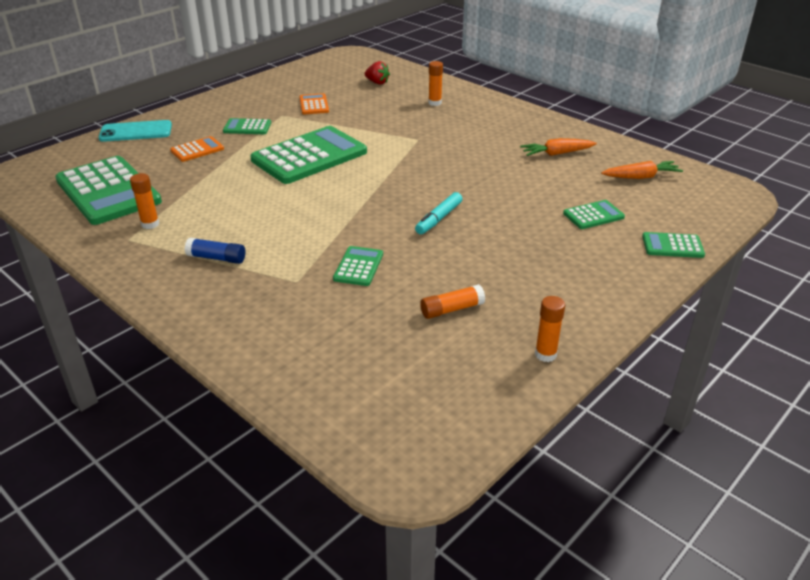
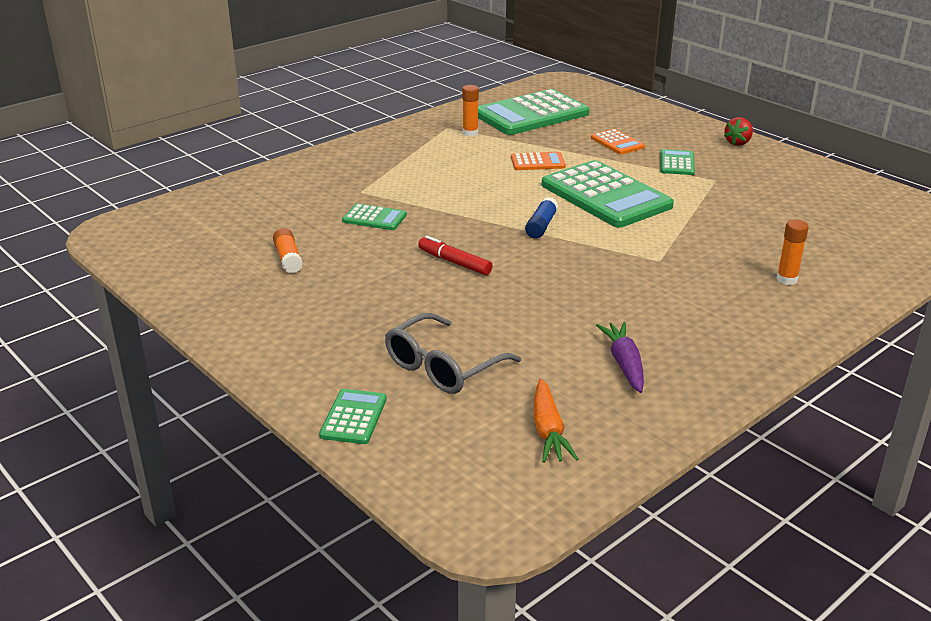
camera: 95 degrees right, 5 degrees down
(136, 132) = (656, 115): turquoise phone -> none
(217, 258) = (408, 160): blue glue stick -> blue glue stick (541, 226)
(314, 105) = (752, 197): orange calculator -> orange calculator (537, 162)
(377, 82) = (848, 240): red strawberry -> red strawberry (738, 143)
(438, 219) = (454, 262): turquoise marker -> red marker
(545, 354) = (199, 298): orange glue stick -> none
(556, 153) = (624, 364): orange carrot -> purple carrot
(593, 215) = (443, 367): green calculator -> grey glasses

....

▶ BRIEF
Lines holding "turquoise" are the ones to copy; find all of them in the listing.

▶ EXERCISE ANSWER
(136, 132) = (656, 115): turquoise phone -> none
(438, 219) = (454, 262): turquoise marker -> red marker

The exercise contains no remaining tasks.